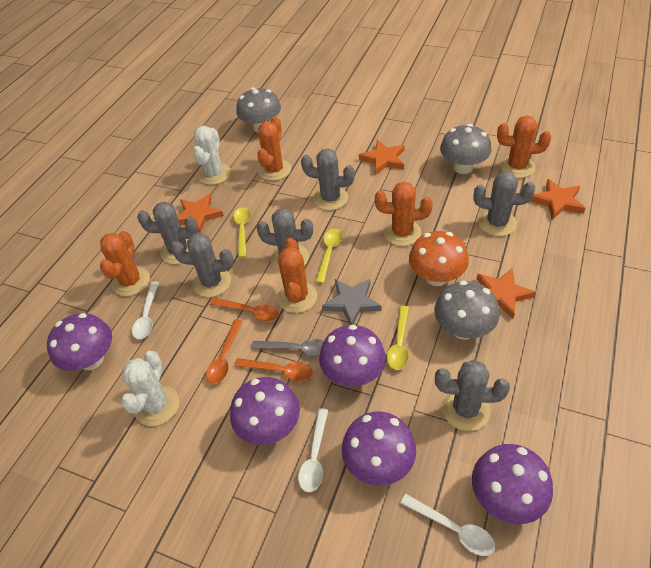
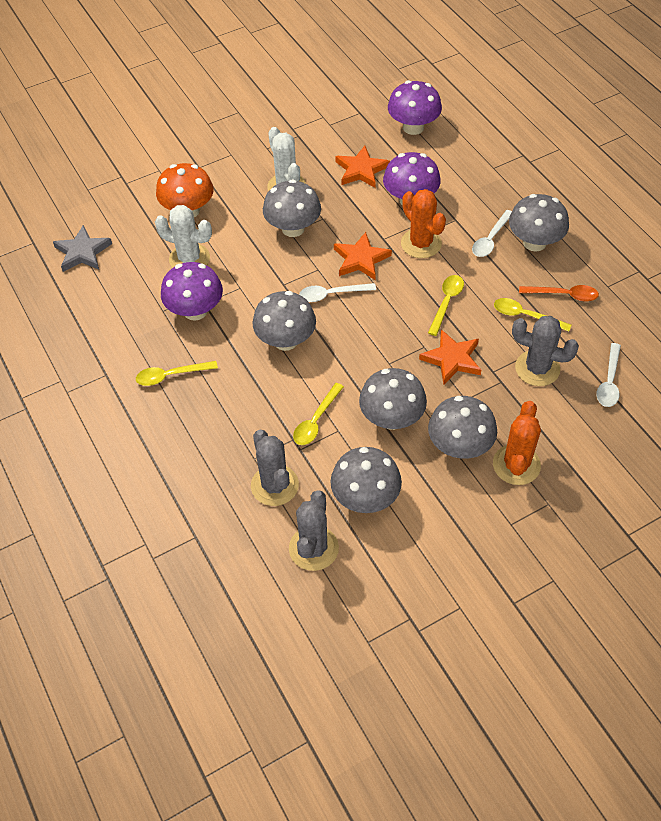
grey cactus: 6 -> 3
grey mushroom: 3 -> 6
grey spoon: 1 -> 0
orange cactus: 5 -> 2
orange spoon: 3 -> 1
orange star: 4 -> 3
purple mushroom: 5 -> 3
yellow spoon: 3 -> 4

● ● ● ● ●

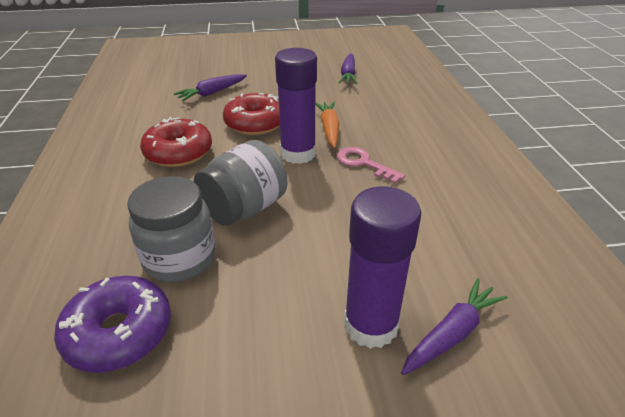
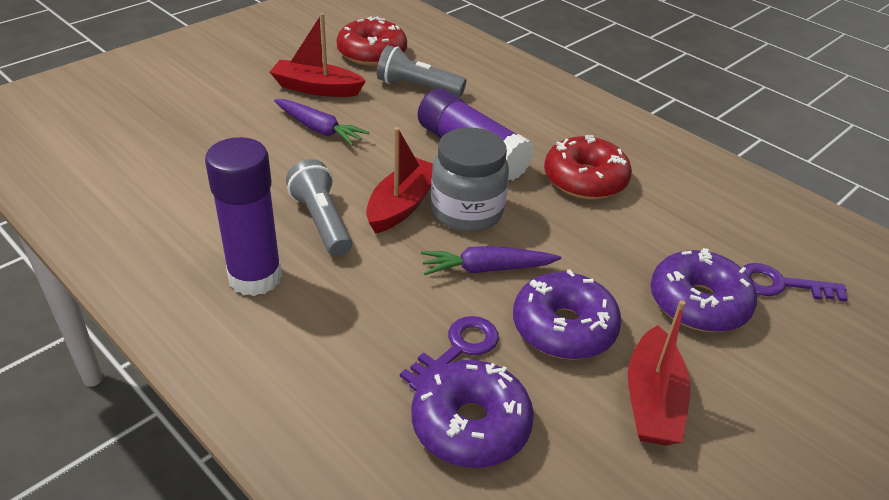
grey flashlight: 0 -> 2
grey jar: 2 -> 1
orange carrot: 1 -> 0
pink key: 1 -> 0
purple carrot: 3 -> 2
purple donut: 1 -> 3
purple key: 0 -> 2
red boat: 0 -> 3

● ● ● ● ●

> _EXERCISE DIRECTIONS_:
Please, from the entries above, set down exactly the lines from the one containing "grey spoon: 1 -> 0" through the one containing "yellow spoon: 3 -> 4", and only those.

> _WRITTEN RESPONSE_:
grey spoon: 1 -> 0
orange cactus: 5 -> 2
orange spoon: 3 -> 1
orange star: 4 -> 3
purple mushroom: 5 -> 3
yellow spoon: 3 -> 4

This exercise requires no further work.